> _What you need to do_
Look through the data below for the line with "R3: 15k (N6, N14) -> 6.8k (N6, N14)" and the line with "U30: XNOR 74HC266", then output those two and all lines in between, exactly as written.

============================================================

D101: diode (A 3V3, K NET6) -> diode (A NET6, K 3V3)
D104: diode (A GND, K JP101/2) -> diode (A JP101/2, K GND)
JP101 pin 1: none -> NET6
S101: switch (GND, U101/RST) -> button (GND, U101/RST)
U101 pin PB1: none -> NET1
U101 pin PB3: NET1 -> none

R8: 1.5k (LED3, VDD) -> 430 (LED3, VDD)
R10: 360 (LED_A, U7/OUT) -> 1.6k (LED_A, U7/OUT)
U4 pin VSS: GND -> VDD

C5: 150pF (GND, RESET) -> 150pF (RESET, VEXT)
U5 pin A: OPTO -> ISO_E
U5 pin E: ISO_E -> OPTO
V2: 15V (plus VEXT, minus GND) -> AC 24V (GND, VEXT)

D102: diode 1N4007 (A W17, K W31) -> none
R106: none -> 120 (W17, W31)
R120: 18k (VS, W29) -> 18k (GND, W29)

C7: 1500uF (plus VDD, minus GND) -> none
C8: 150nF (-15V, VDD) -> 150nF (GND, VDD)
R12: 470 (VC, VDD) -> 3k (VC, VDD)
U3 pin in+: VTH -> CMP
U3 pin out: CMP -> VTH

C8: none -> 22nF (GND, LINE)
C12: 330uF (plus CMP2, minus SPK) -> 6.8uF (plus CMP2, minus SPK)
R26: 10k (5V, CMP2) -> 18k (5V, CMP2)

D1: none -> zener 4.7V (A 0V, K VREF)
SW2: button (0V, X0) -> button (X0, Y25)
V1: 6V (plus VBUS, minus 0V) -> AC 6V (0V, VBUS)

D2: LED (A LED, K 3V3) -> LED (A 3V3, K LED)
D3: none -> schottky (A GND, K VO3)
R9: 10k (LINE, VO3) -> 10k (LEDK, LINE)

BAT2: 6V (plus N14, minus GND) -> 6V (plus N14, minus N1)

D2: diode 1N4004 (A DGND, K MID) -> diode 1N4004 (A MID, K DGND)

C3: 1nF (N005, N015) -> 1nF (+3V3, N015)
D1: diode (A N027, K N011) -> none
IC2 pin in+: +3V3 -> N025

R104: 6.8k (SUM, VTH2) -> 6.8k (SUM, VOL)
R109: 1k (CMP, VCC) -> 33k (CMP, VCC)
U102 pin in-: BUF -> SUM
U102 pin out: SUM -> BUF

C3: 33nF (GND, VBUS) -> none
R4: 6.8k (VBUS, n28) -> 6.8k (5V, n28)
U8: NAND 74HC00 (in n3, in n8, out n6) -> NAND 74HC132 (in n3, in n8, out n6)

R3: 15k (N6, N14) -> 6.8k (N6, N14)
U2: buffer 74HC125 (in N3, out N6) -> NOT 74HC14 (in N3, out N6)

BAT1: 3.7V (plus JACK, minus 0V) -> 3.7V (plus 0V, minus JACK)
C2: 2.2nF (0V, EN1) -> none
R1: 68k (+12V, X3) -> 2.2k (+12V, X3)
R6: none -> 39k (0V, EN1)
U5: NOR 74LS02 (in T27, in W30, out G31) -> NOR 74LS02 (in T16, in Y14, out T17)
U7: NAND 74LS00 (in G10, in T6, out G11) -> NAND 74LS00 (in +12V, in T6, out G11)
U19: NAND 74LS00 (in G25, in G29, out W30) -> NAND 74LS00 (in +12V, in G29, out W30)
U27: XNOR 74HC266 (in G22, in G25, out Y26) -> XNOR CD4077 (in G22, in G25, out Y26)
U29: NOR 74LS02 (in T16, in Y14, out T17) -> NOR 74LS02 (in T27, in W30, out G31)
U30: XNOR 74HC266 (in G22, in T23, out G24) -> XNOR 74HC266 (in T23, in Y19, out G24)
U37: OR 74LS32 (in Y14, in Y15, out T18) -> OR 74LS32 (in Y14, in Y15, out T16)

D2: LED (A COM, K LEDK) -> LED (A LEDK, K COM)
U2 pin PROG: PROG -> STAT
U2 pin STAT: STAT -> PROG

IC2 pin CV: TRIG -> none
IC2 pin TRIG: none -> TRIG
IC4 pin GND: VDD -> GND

============================================================

> _Task result_
R3: 15k (N6, N14) -> 6.8k (N6, N14)
U2: buffer 74HC125 (in N3, out N6) -> NOT 74HC14 (in N3, out N6)

BAT1: 3.7V (plus JACK, minus 0V) -> 3.7V (plus 0V, minus JACK)
C2: 2.2nF (0V, EN1) -> none
R1: 68k (+12V, X3) -> 2.2k (+12V, X3)
R6: none -> 39k (0V, EN1)
U5: NOR 74LS02 (in T27, in W30, out G31) -> NOR 74LS02 (in T16, in Y14, out T17)
U7: NAND 74LS00 (in G10, in T6, out G11) -> NAND 74LS00 (in +12V, in T6, out G11)
U19: NAND 74LS00 (in G25, in G29, out W30) -> NAND 74LS00 (in +12V, in G29, out W30)
U27: XNOR 74HC266 (in G22, in G25, out Y26) -> XNOR CD4077 (in G22, in G25, out Y26)
U29: NOR 74LS02 (in T16, in Y14, out T17) -> NOR 74LS02 (in T27, in W30, out G31)
U30: XNOR 74HC266 (in G22, in T23, out G24) -> XNOR 74HC266 (in T23, in Y19, out G24)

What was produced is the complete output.